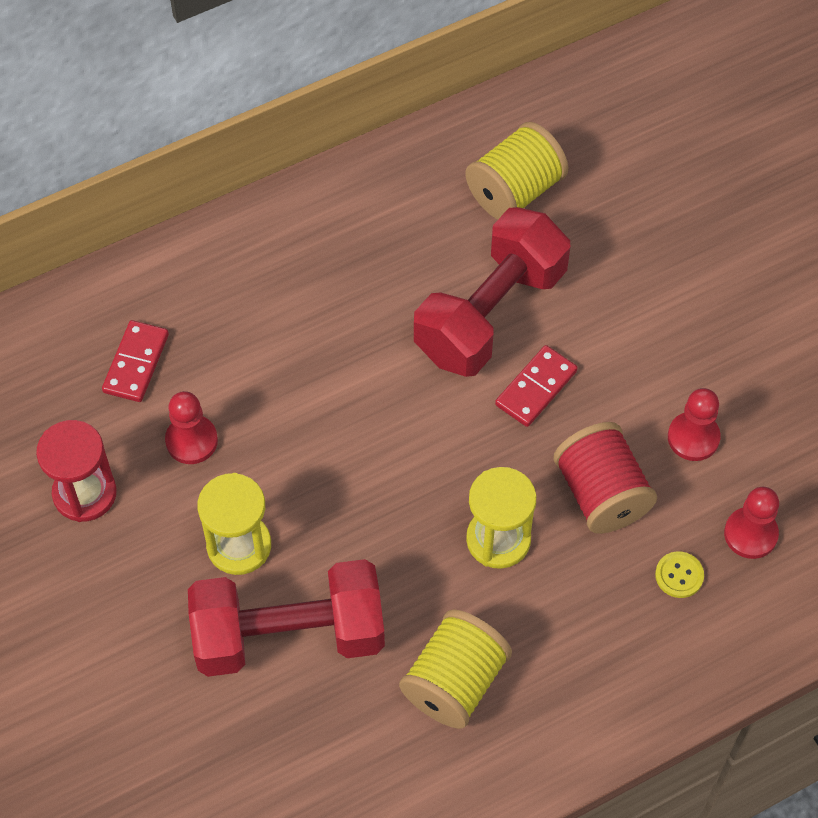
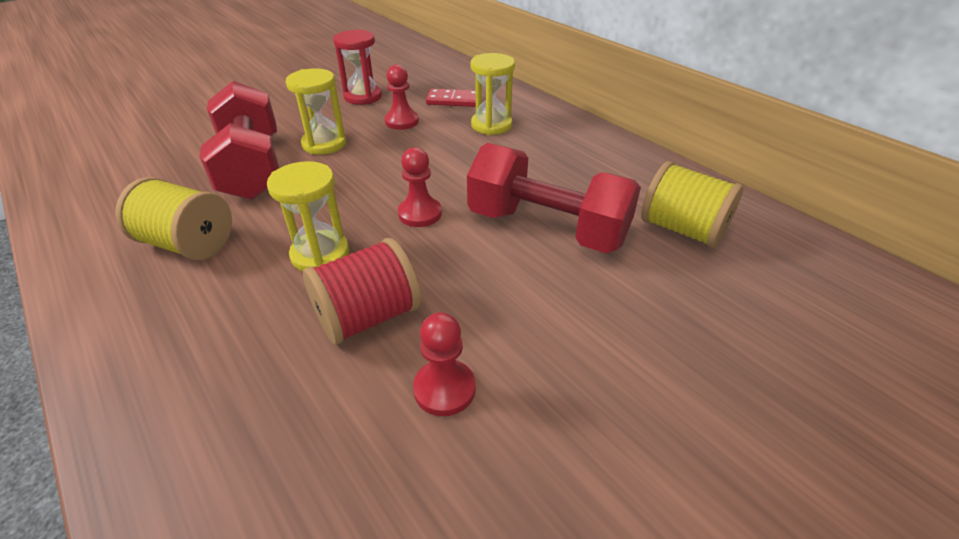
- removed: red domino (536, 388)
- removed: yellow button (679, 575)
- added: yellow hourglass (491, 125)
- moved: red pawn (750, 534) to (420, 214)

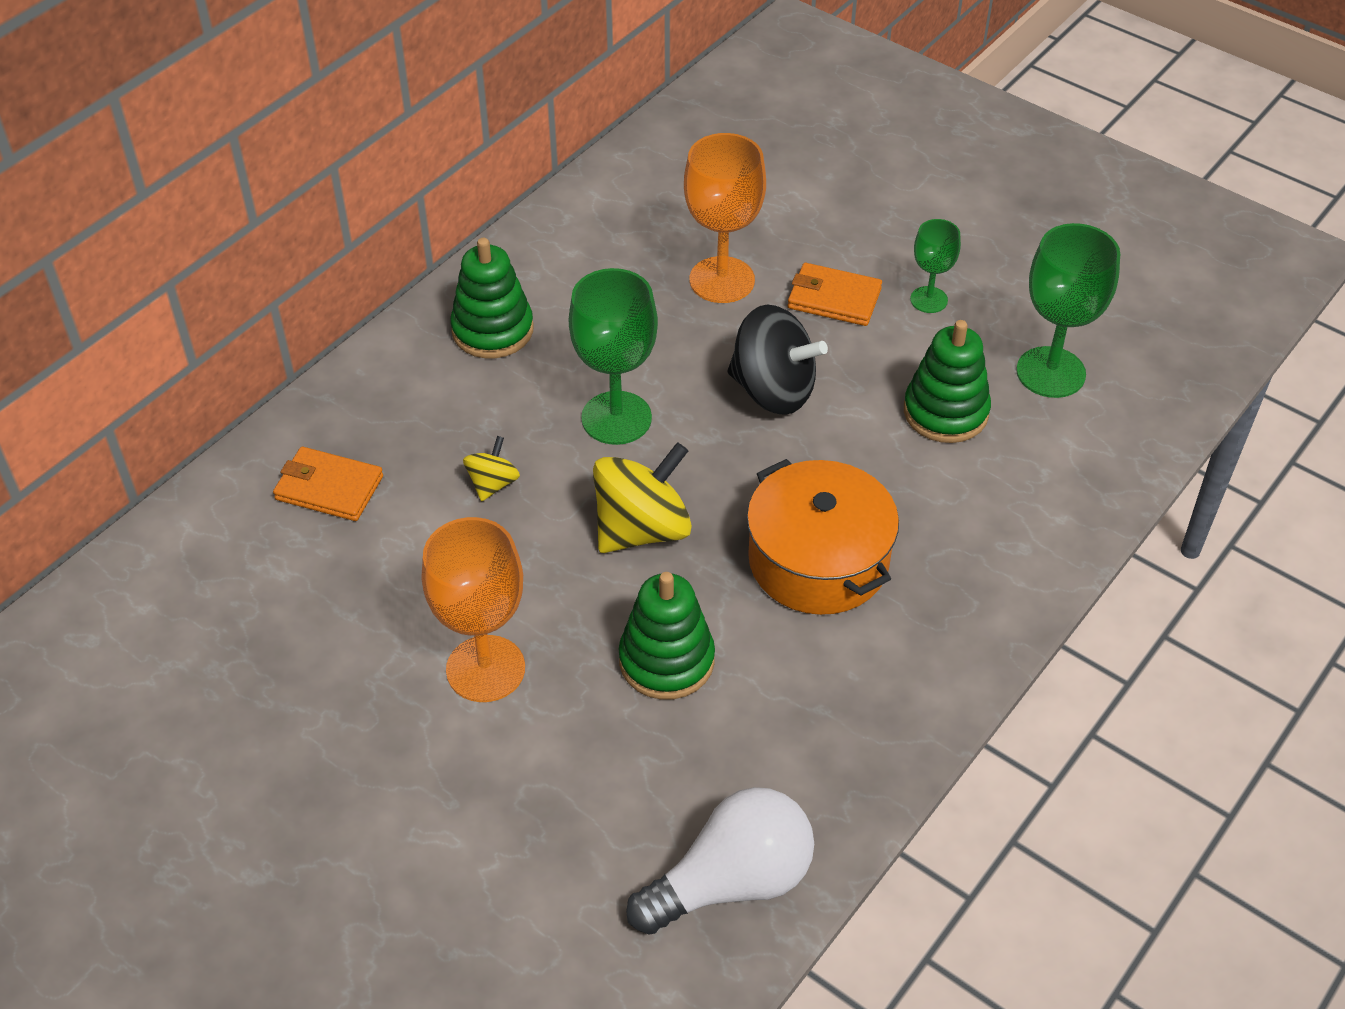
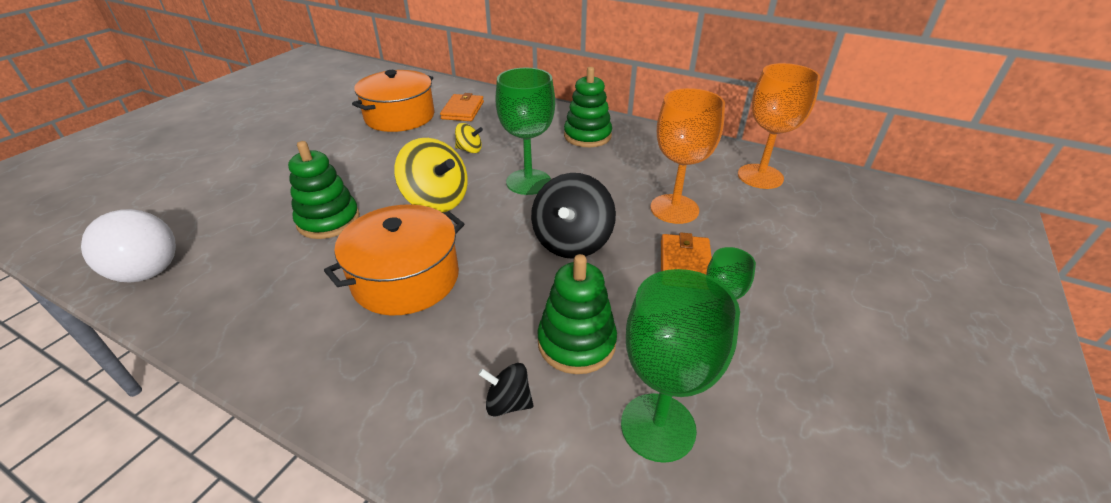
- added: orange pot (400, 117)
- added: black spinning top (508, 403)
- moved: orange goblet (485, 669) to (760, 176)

=====

*WORK INSTRUCTION*. From the first line to the last, set down the records above exactly and skip the pictures.

*SOLUTION*.
- removed: red domino (536, 388)
- removed: yellow button (679, 575)
- added: yellow hourglass (491, 125)
- moved: red pawn (750, 534) to (420, 214)

- added: orange pot (400, 117)
- added: black spinning top (508, 403)
- moved: orange goblet (485, 669) to (760, 176)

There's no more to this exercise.